Data for review ->
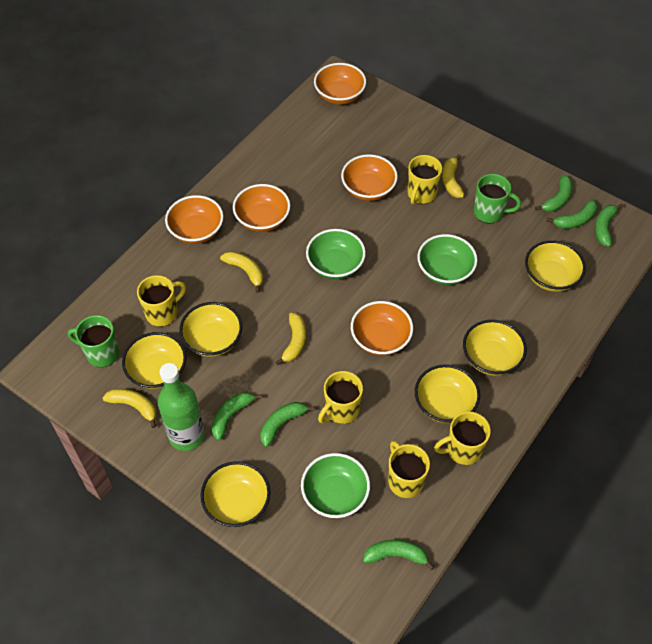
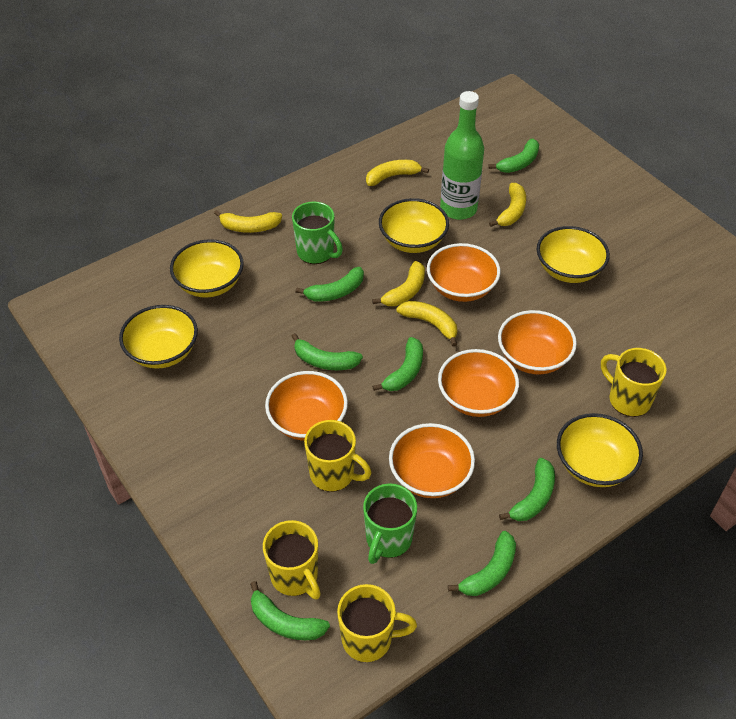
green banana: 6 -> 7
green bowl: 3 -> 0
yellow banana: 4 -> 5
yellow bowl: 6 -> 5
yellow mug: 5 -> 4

...

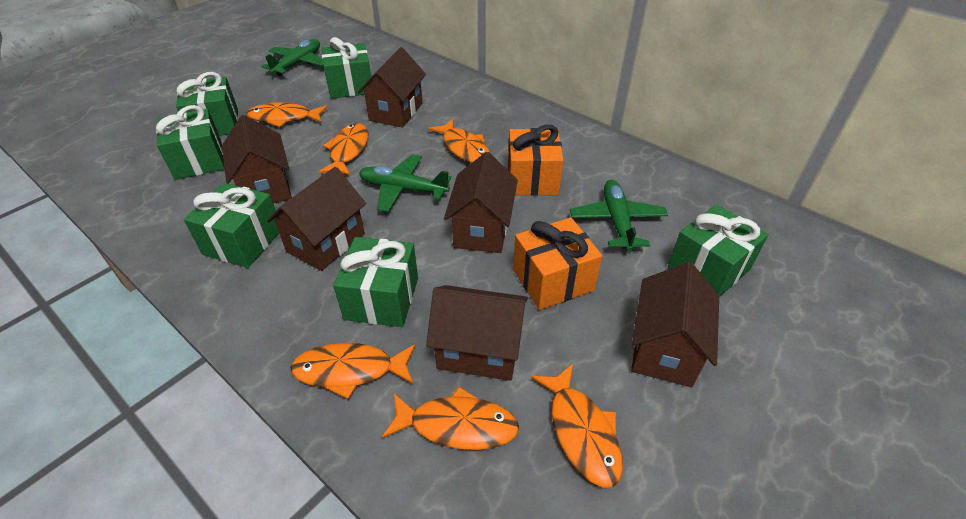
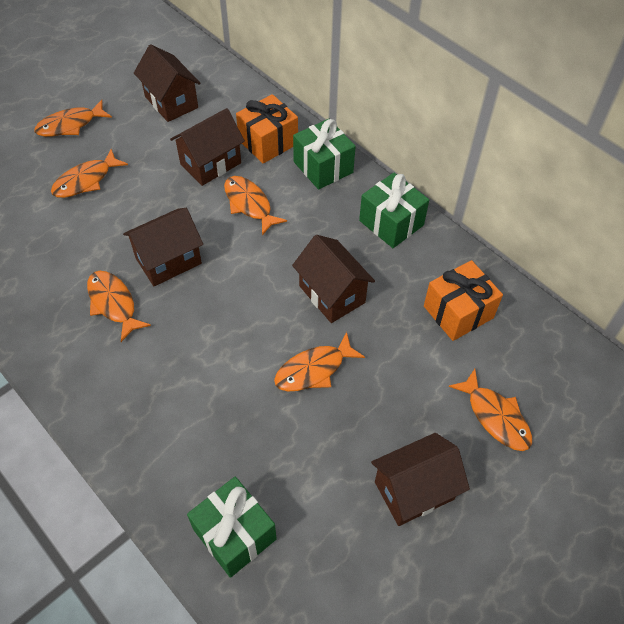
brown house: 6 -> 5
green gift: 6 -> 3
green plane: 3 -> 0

...

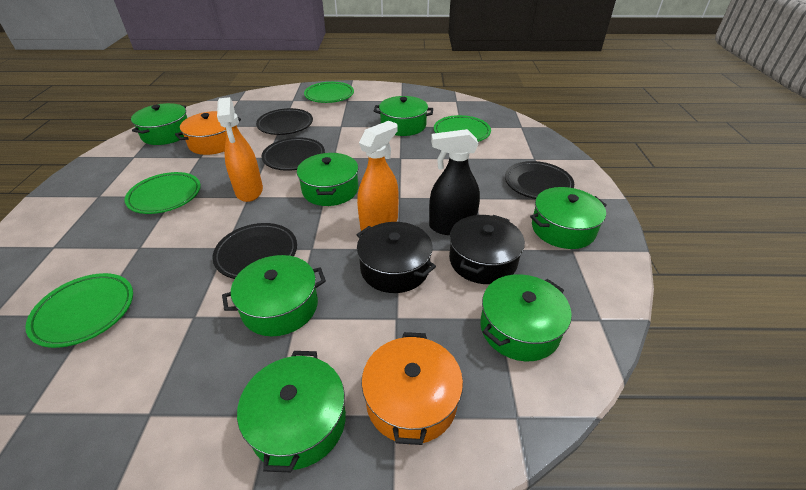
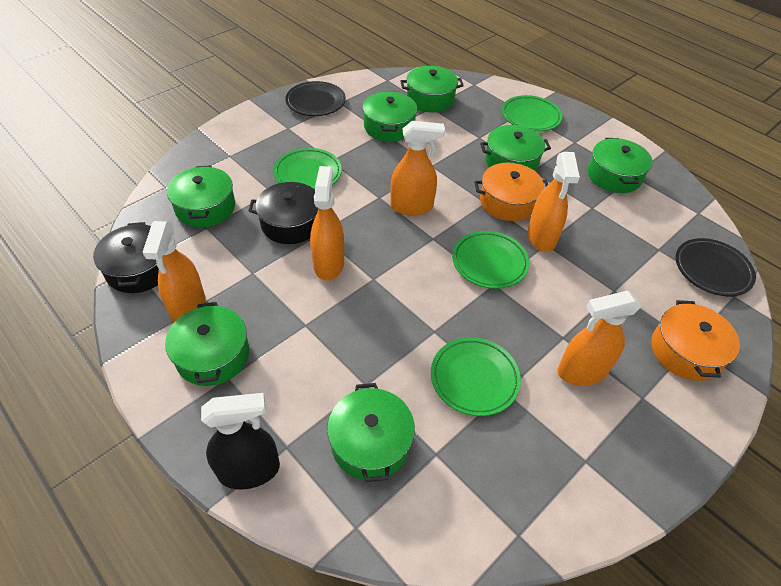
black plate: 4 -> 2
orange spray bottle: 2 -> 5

Task item ->
Of the lines in the data, report each one containing the string "yellow".

Output of the task ->
yellow banana: 4 -> 5
yellow bowl: 6 -> 5
yellow mug: 5 -> 4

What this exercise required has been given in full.